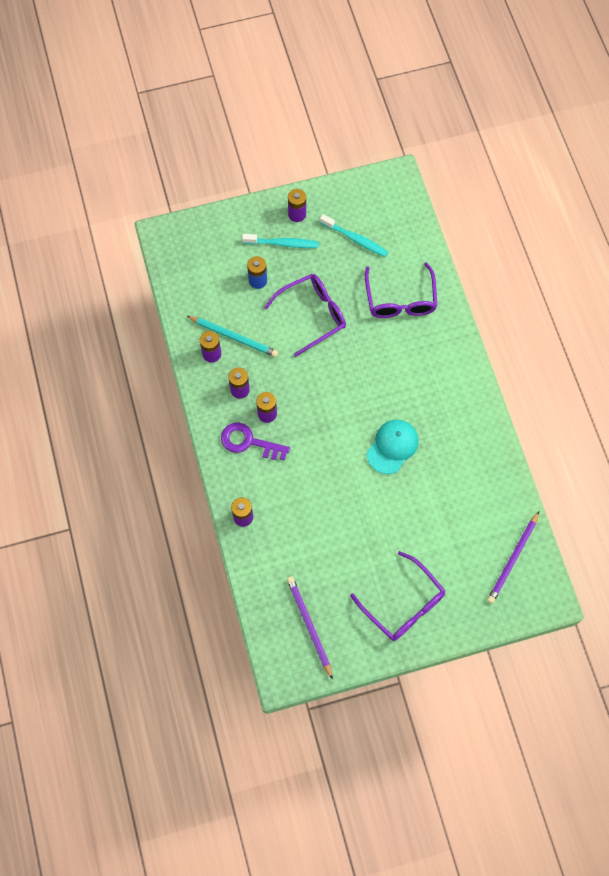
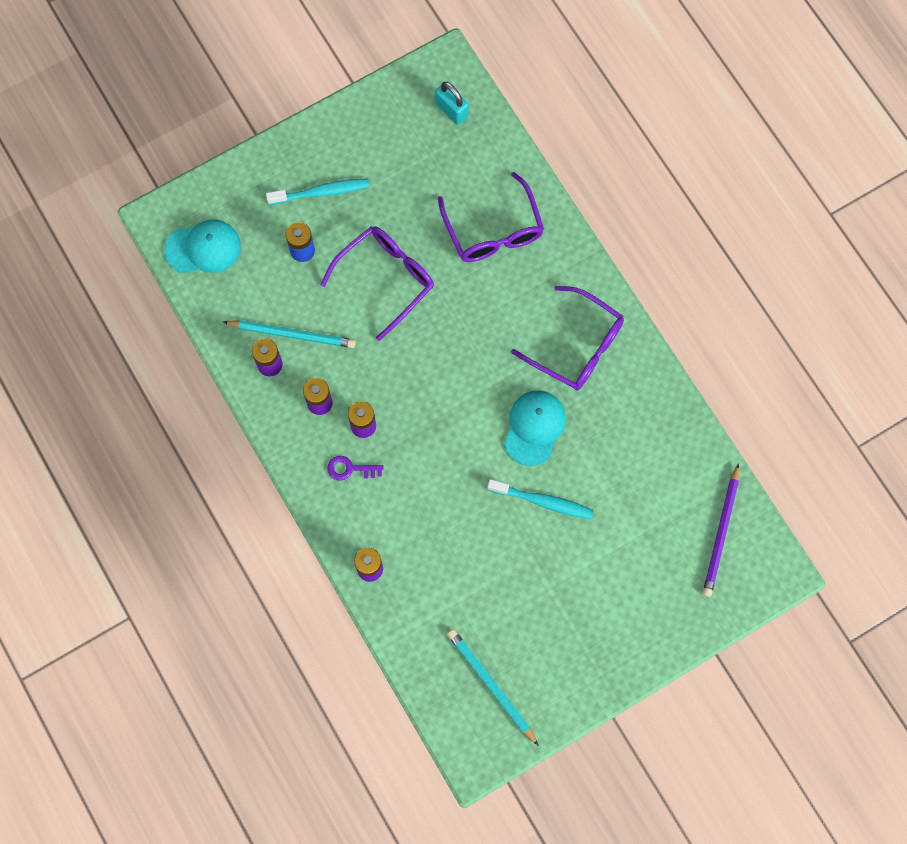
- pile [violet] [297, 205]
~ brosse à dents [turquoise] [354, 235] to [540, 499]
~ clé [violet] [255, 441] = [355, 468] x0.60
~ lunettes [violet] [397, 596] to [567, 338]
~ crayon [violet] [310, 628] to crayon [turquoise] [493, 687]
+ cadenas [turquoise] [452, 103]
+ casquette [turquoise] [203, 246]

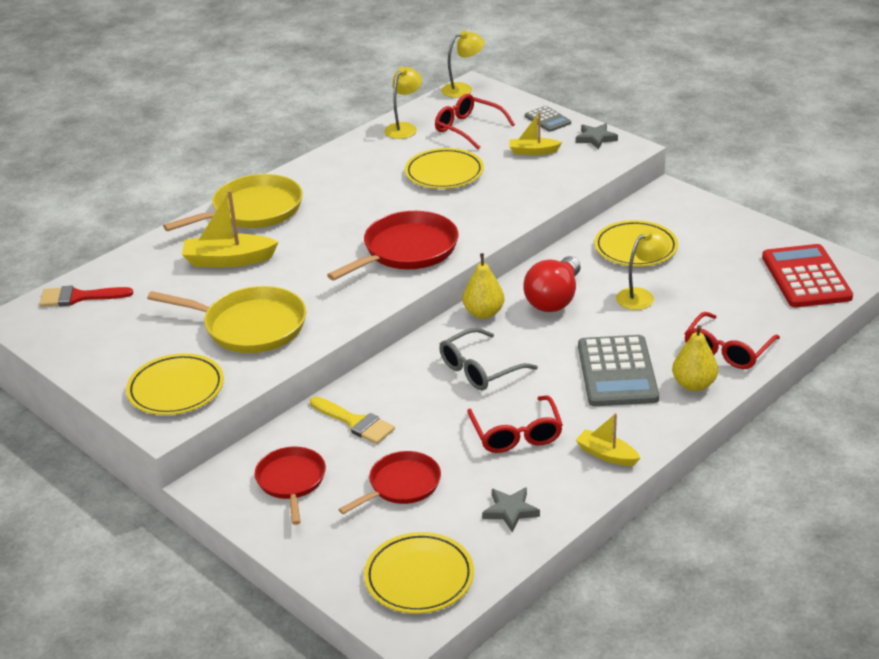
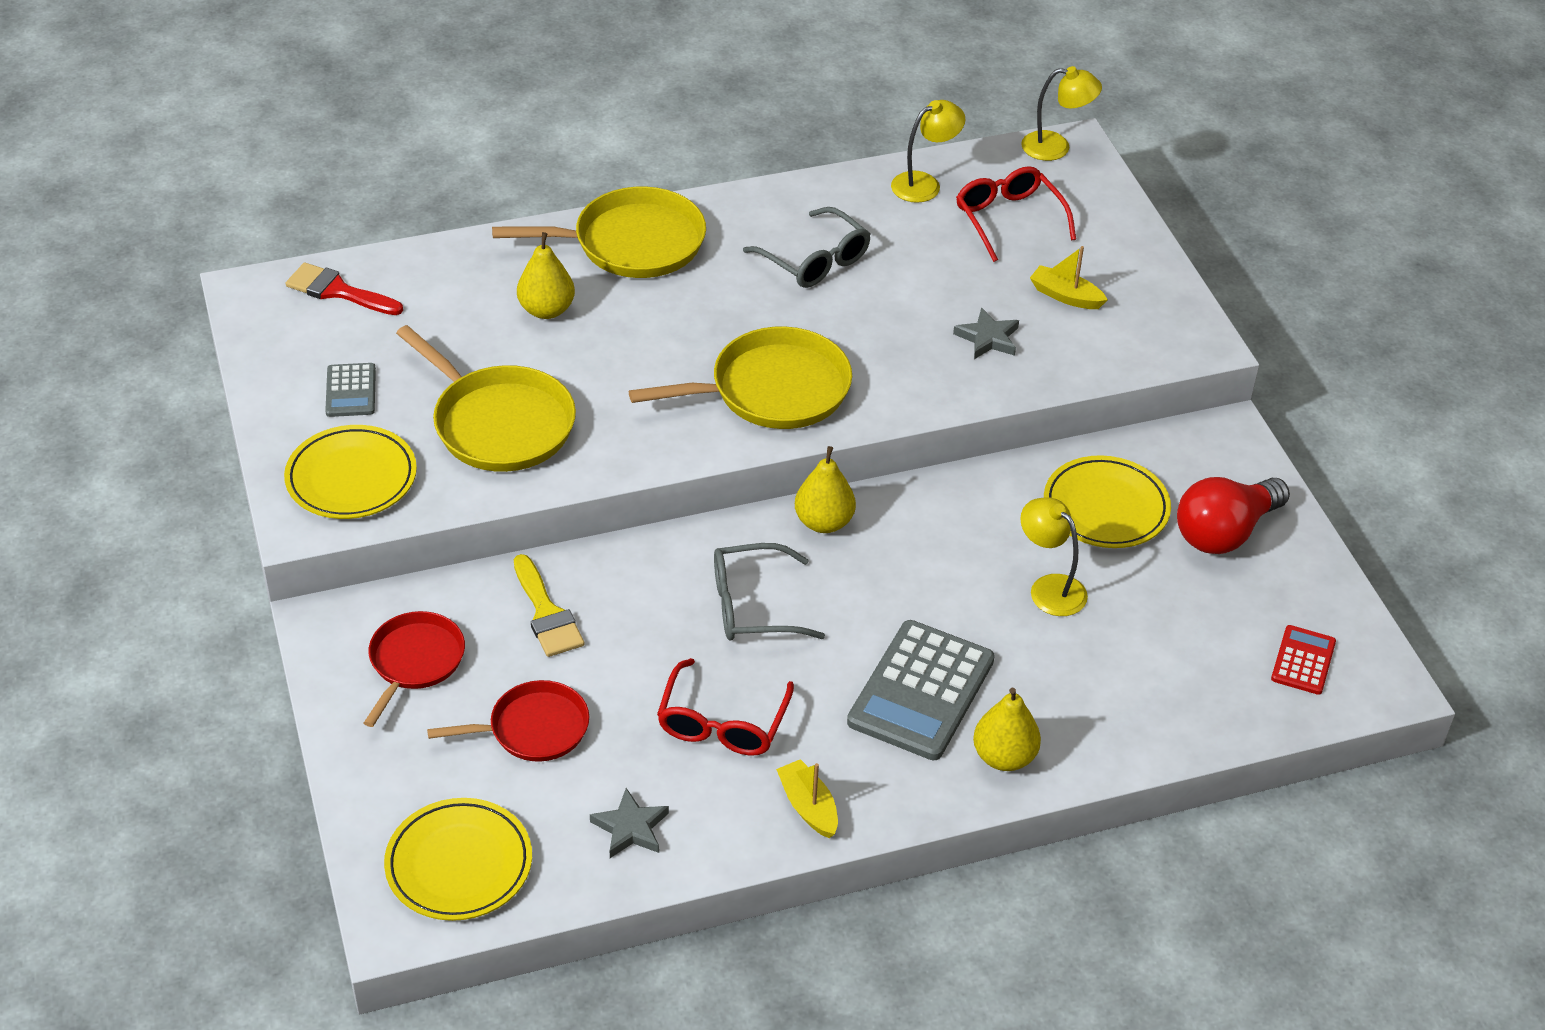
~ calculatrice [gris] [548, 119] to [350, 390]
~ étoile [gris] [597, 136] to [986, 333]
- assiette [jaune] [444, 168]
~ bateau [jaune] [230, 228] to poire [jaune] [546, 275]
~ poêle [rouge] [392, 245] to poêle [jaune] [740, 378]
~ lampe [jaune] [643, 270] = [1054, 556] 120 degrees counterclockwise
~ calculatrice [rouge] [807, 275] = [1303, 660] x0.52
~ ampoule [rouge] [552, 284] to [1233, 515]
- lunettes [rouge] [732, 340]
+ lunettes [gris] [806, 247]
____
• _Work instructions_
Where a line in the entries holds the word "violet", copy that line.

• _Response for this exercise_
- pile [violet] [297, 205]
~ clé [violet] [255, 441] = [355, 468] x0.60
~ lunettes [violet] [397, 596] to [567, 338]
~ crayon [violet] [310, 628] to crayon [turquoise] [493, 687]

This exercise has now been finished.